» Problem
From start to finish, set down the entries below exactly, leaving out the pictures.
*** Opening Material to process ***
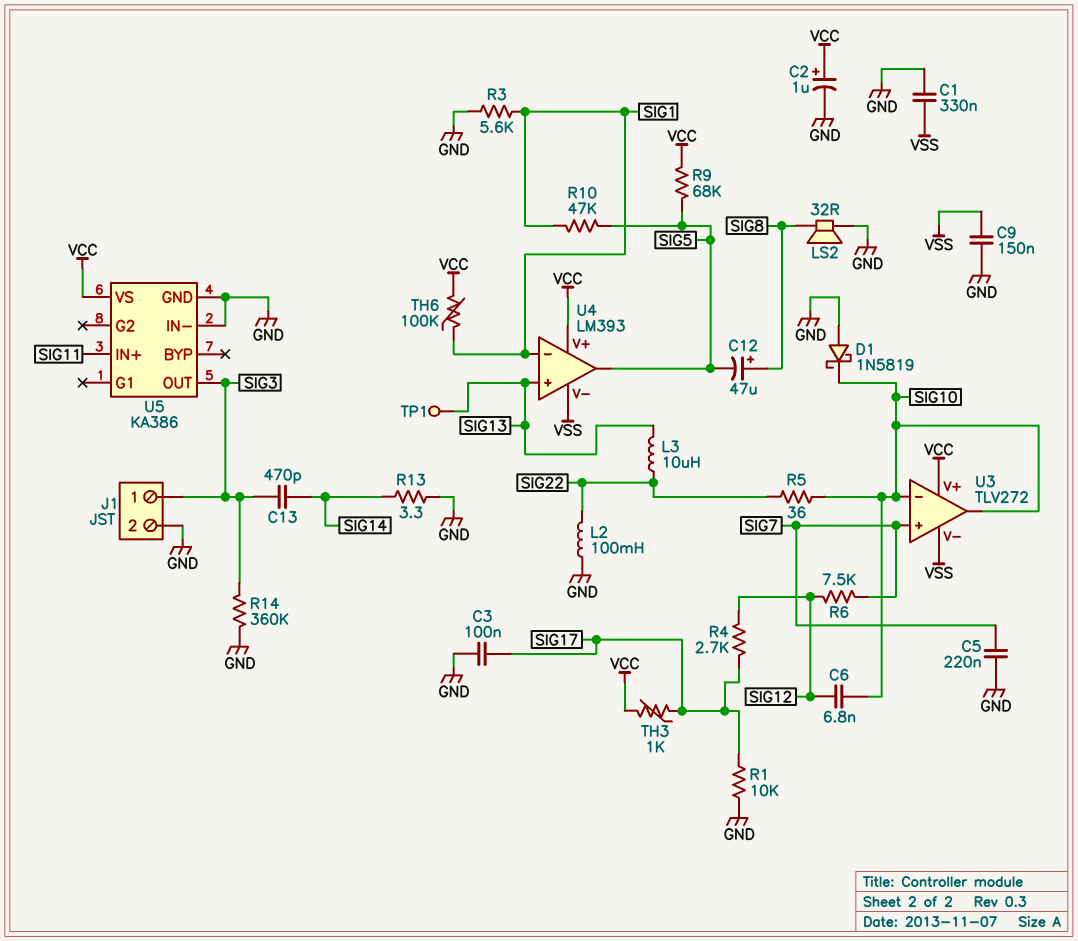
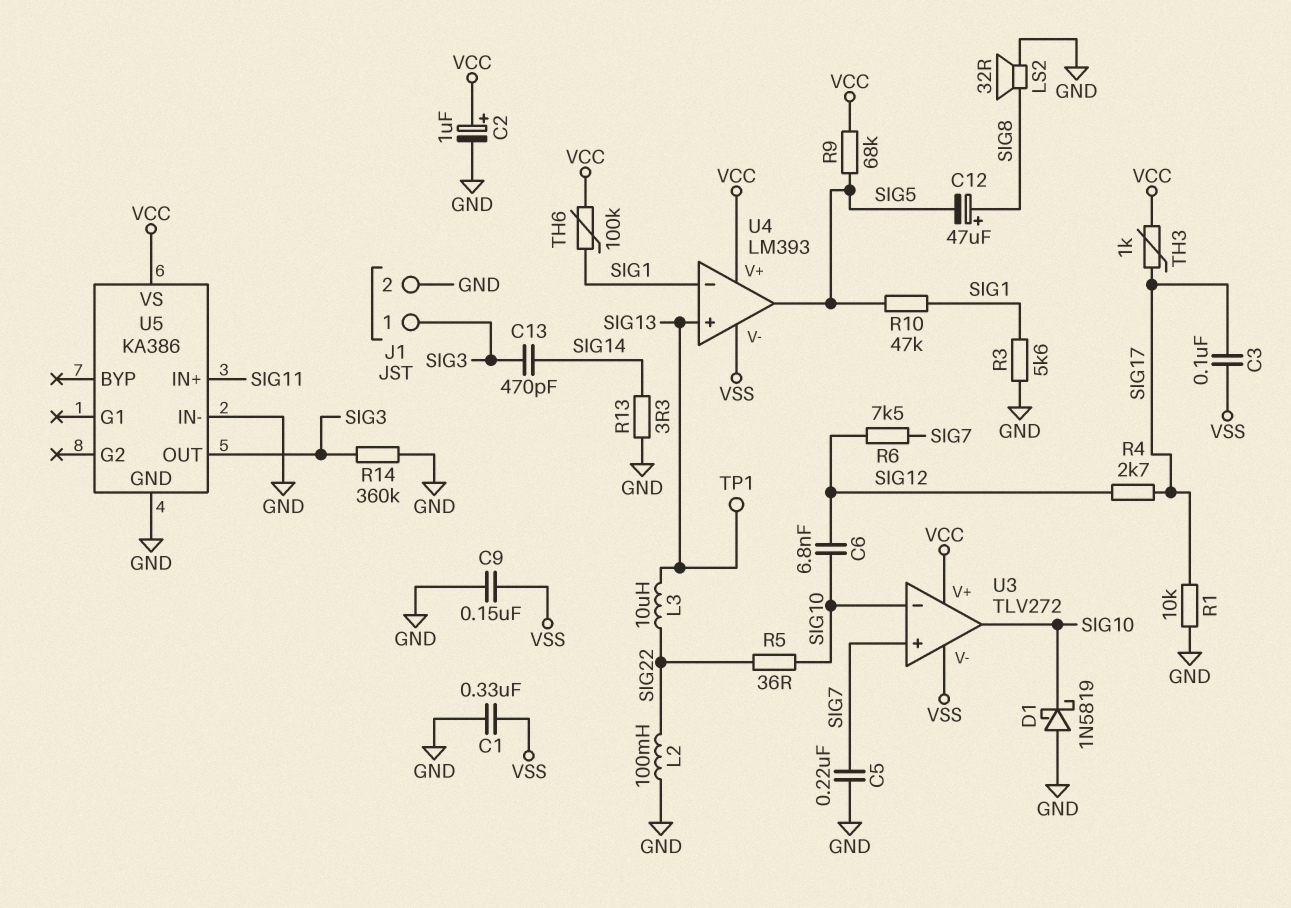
C3: 100nF (GND, SIG17) -> 100nF (SIG17, VSS)

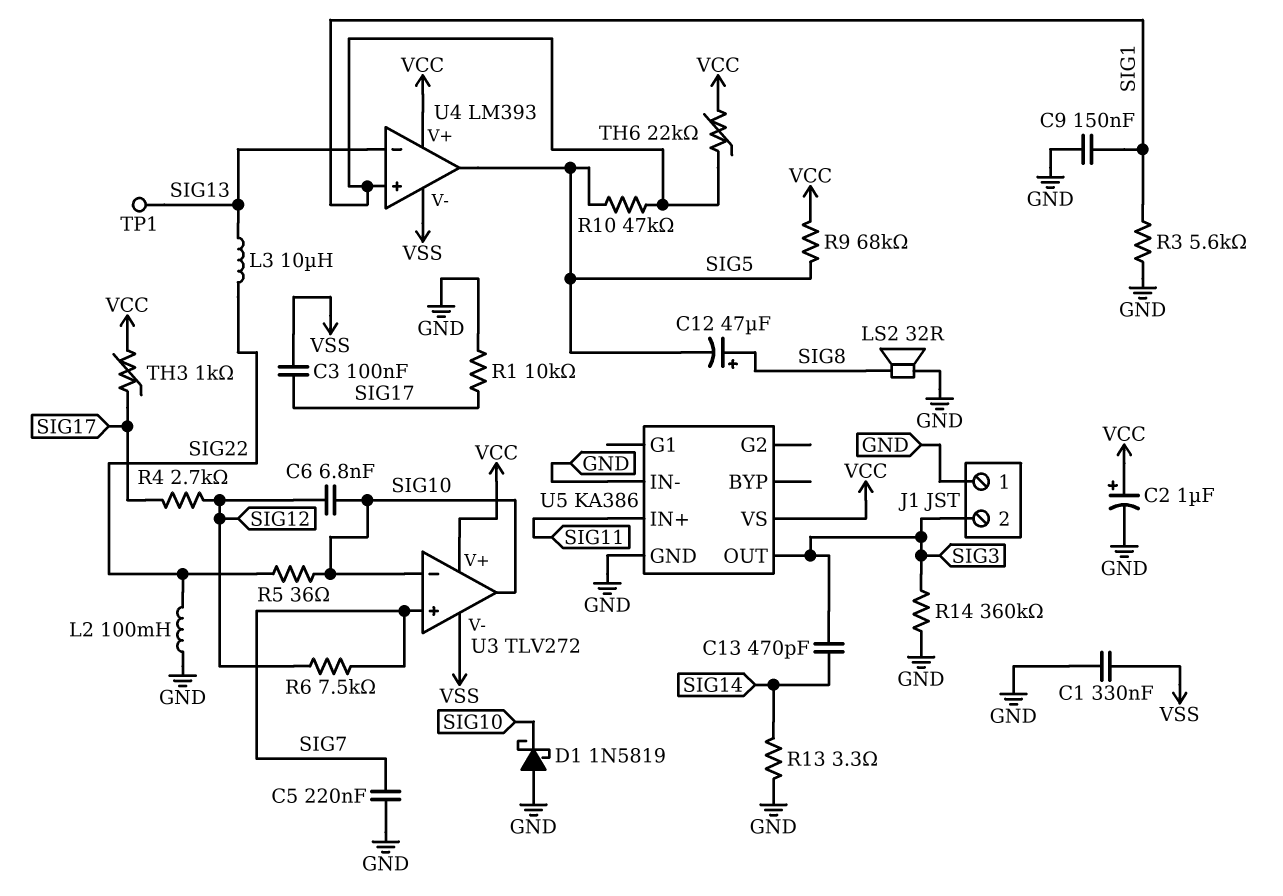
C9: 150nF (GND, VSS) -> 150nF (GND, SIG1)
J1 pin 1: SIG3 -> GND
J1 pin 2: GND -> SIG3
TH6: 100k (SIG1, VCC) -> 22k (SIG1, VCC)
U4 pin in+: SIG13 -> SIG1
U4 pin in-: SIG1 -> SIG13

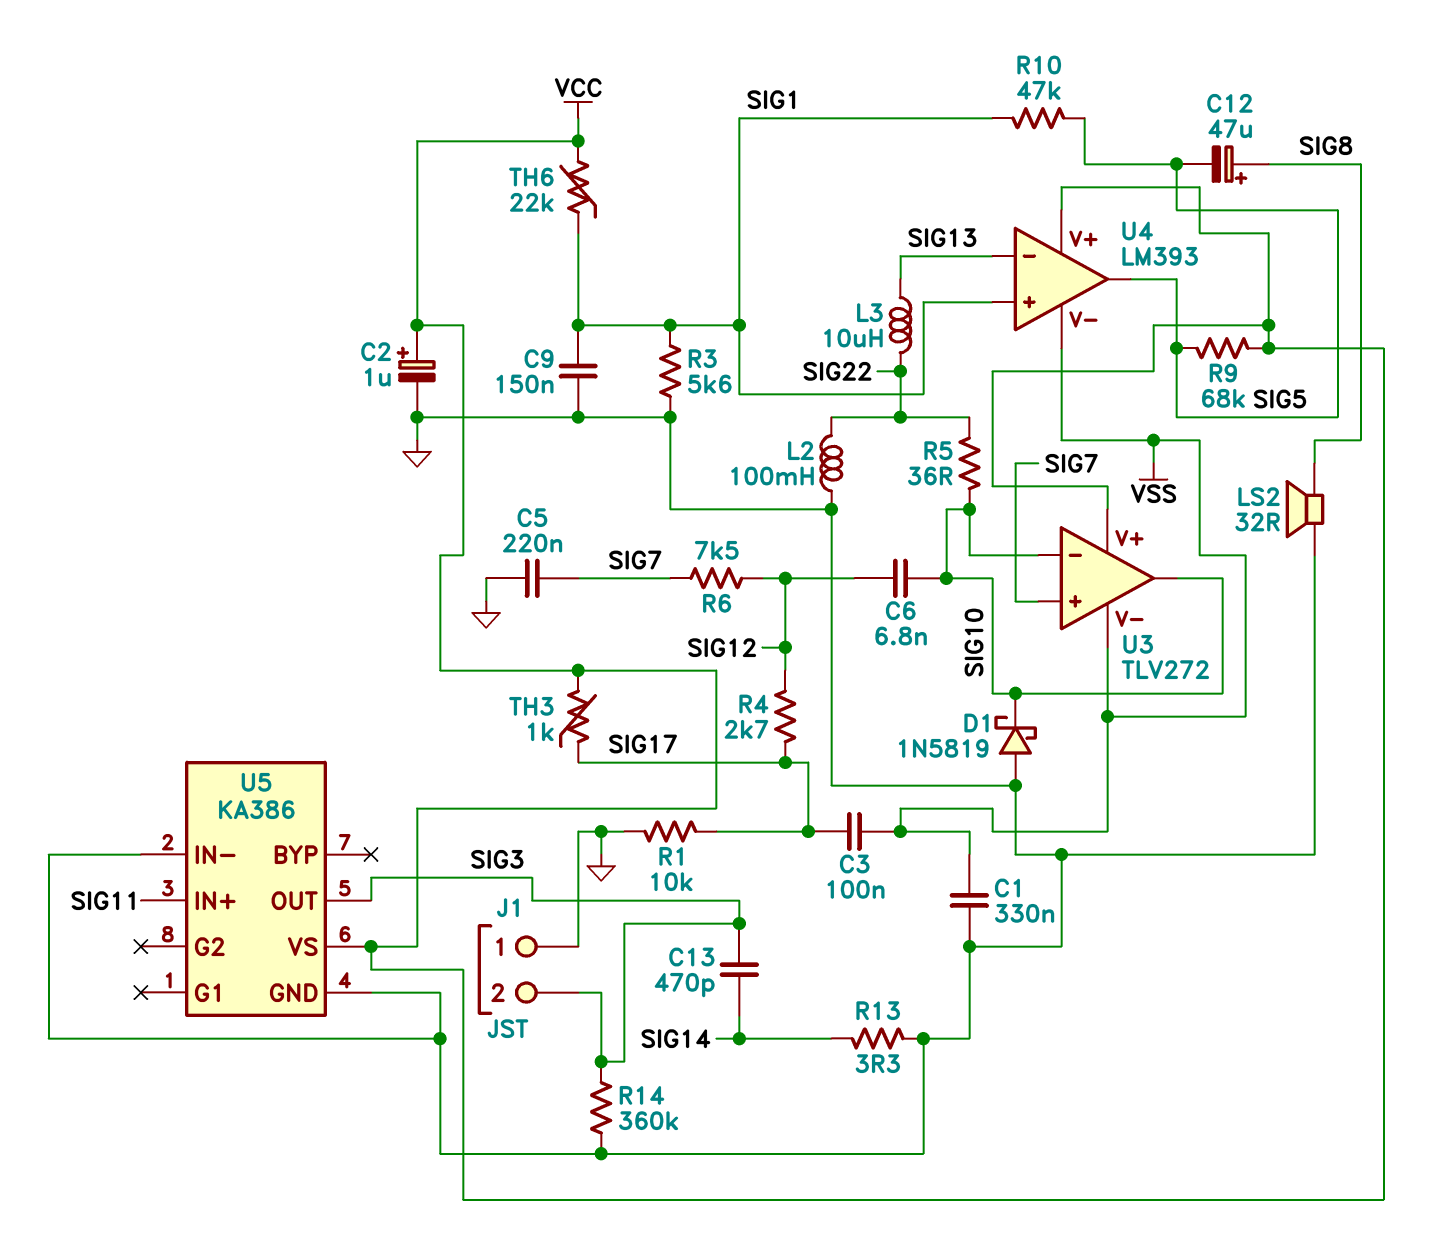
TP1: test point (SIG13) -> none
*** Closing Material to process ***
» Solution for this task
C3: 100nF (GND, SIG17) -> 100nF (SIG17, VSS)

C9: 150nF (GND, VSS) -> 150nF (GND, SIG1)
J1 pin 1: SIG3 -> GND
J1 pin 2: GND -> SIG3
TH6: 100k (SIG1, VCC) -> 22k (SIG1, VCC)
U4 pin in+: SIG13 -> SIG1
U4 pin in-: SIG1 -> SIG13

TP1: test point (SIG13) -> none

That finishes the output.